:: Direction ::
Please return each line of the material below that contains the string "kern".

:: Available data ::
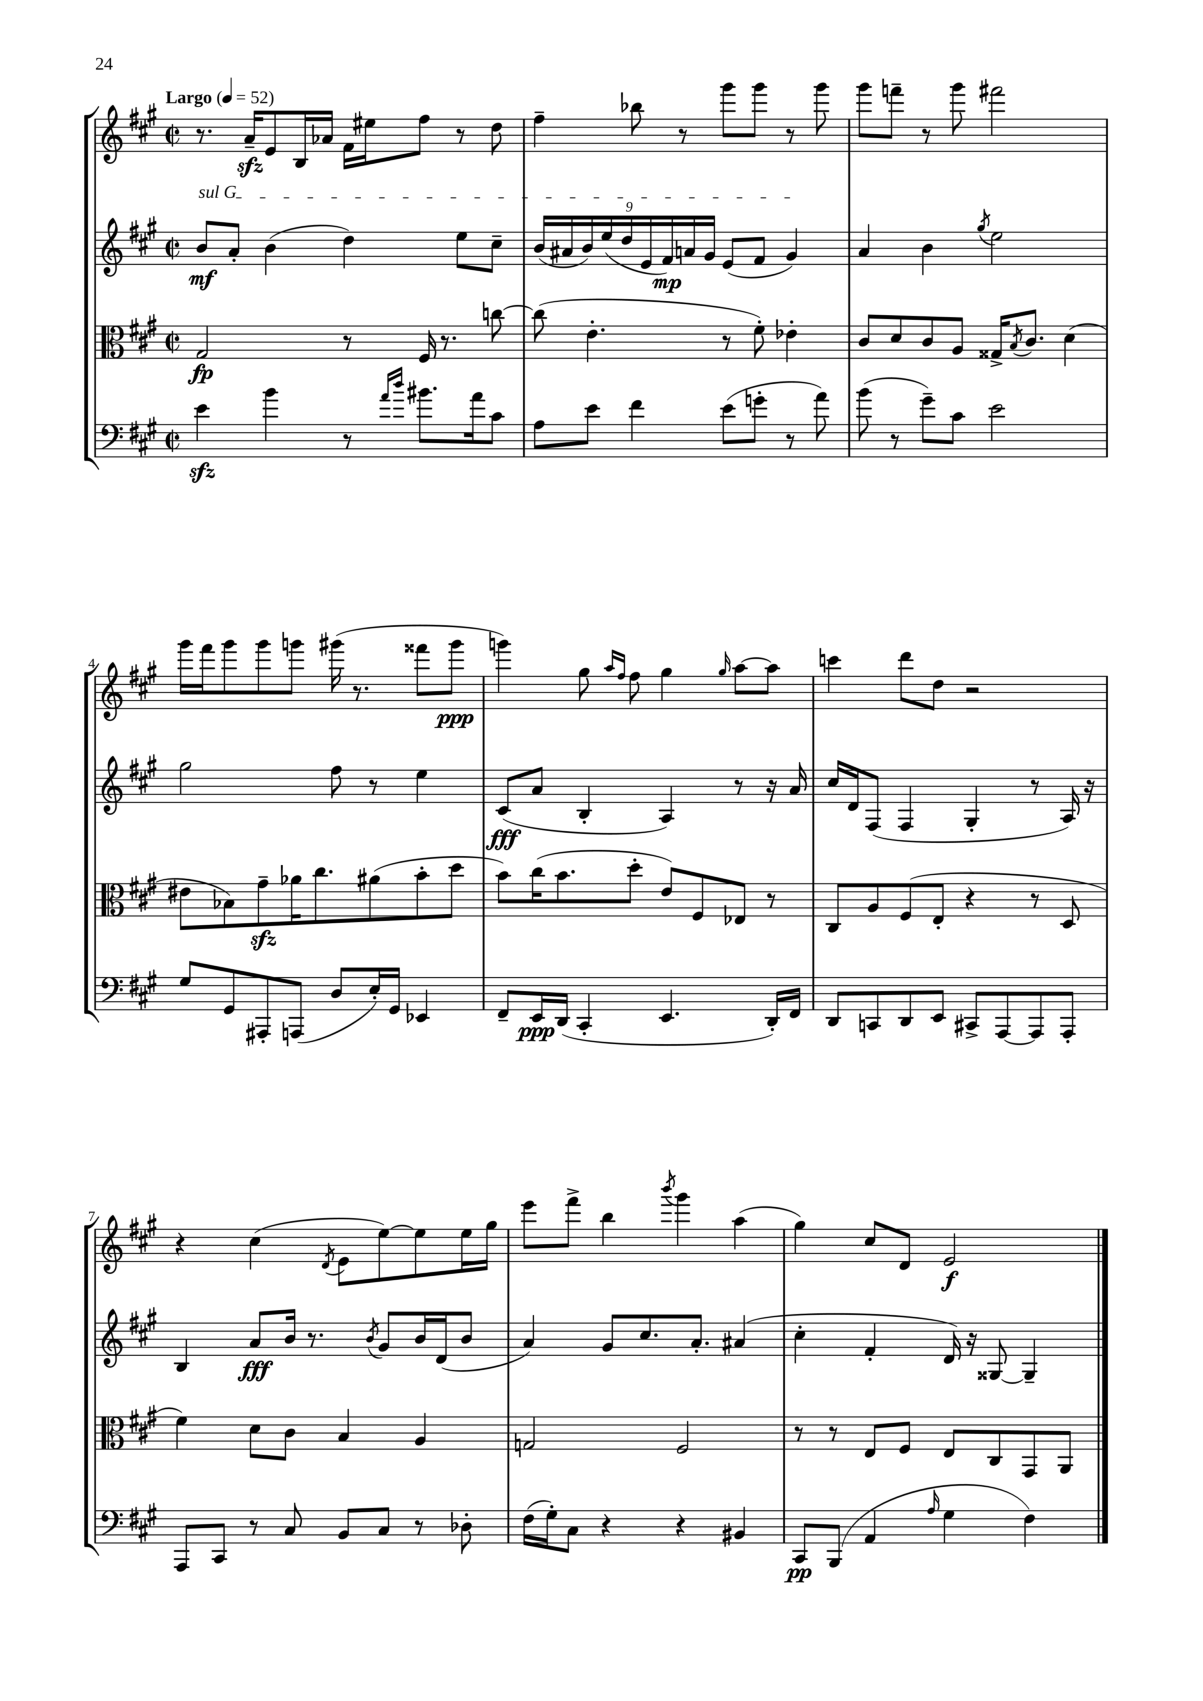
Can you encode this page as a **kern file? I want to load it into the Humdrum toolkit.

**kern	**kern	**kern	**kern
*staff4	*staff3	*staff2	*staff1
*clefF4	*clefC3	*clefG2	*clefG2
*k[f#c#g#]	*k[f#c#g#]	*k[f#c#g#]	*k[f#c#g#]
*M2/2	*M2/2	*M2/2	*M2/2
*met(c|)	*met(c|)	*met(c|)	*met(c|)
*MM52	*MM52	*MM52	*MM52
4e	2G#	8b	8.r
.	.	8a'	.
.	.	.	16a~
4b	.	(4b	8e
.	.	.	16B
.	.	.	16a-
8r	8r	4dd)	16f#
.	.	.	16ee#
16qqa	.	.	.
16qqdd	.	.	.
8.b#	16F#	.	8ff#
.	8.r	.	.
.	.	8ee	8r
16a	.	.	.
8c#	[8cc	8cc#~	8dd
=	=	=	=
8A	(8cc]	(18b	4ff#~
.	.	18a#	.
.	.	18b)	.
8e	4.e'	.	.
.	.	(18ee	.
.	.	18dd	.
4f#	.	.	8bb-
.	.	18e	.
.	.	18f#)	.
.	.	.	8r
.	.	18a	.
.	.	18g#	.
(8e	8r	(8e	8ggg#
8g'	8f#')	8f#	8ggg#
8r	4e-'	4g#)	8r
8a)	.	.	8ggg#
=	=	=	=
(8b	8c#	4a	8ggg#
8r	8d	.	8fff~
8g#~)	8c#	4b	8r
8c#	8A	.	8ggg#
.	.	8qgg#	.
2e	16G##^	2ee	2fff#
.	8qB	.	.
.	8.c#	.	.
.	(4d	.	.
=	=	=	=
8G#	8e#	2gg#	16ggg#
.	.	.	16fff#
8GG#	8B-)	.	8ggg#
8AAA#'	8g#~	.	8ggg#
(8AAA	16a-	.	8ggg
.	8.cc#	.	.
8D	.	8ff#	(16ggg#
.	.	.	8.r
16E')	(8a#	8r	.
16GG#	.	.	.
4EE-	8b'	4ee	8fff##
.	8dd	.	8ggg#
=	=	=	=
8FF#~	8b)	(8c#	4ggg)
16EE	(16cc#	8a	.
(16DD	8.b	.	.
4CC#'	.	4B'	8gg#
.	.	.	16qqaa
.	.	.	16qqff#
.	8dd'	.	8ff#
4.EE	8e)	4A)	4gg#
.	8F#	.	.
.	.	.	16qqgg#
.	8E-	8r	[8aa
16DD')	8r	16r	8aa]
16FF#	.	16a	.
=	=	=	=
8DD	8C#	16cc#	4ccc
.	.	16d	.
8CC	8A	(8F#	.
8DD	(8F#	4F#	8ddd
8EE	8E'	.	8dd
8CC#^	4r	4G#'	2r
[8AAA	.	.	.
8AAA]	8r	8r	.
8AAA'	8D	16A)	.
.	.	16r	.
=	=	=	=
8AAA	4f#)	4B	4r
8CC#	.	.	.
8r	8d	8a	(4cc#
8C#	8c#	16b	.
.	.	8.r	.
.	.	.	8qd
8BB	4B	.	8e
.	.	8qb	.
8C#	.	8g#	[8ee)
8r	4A	16b	8ee]
.	.	(16d	.
8D-'	.	8b	16ee
.	.	.	16gg#
=	=	=	=
(16F#	2G	4a)	8eee
16G#')	.	.	.
8C#	.	.	8fff#^
4r	.	8g#	4bb
.	.	8.cc#	.
.	.	.	8qbbb
4r	2F#	.	4ggg#
.	.	8.a'	.
4BB#	.	(4a#	(4aa
=	=	=	=
8CC#	8r	4cc#'	4gg#)
(8BBB	8r	.	.
4AA	8E	4f#'	8cc#
.	8F#	.	8d
16qqA	.	.	.
4G#	8E	16d)	2e
.	.	16r	.
.	8C#	[8G##	.
4F#)	8GG#	4G##~]	.
.	8AA	.	.
==	==	==	==
*-	*-	*-	*-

:: Exercise output ::
Can you encode this page as a **kern file? I want to load it into the Humdrum toolkit.
**kern	**kern	**kern	**kern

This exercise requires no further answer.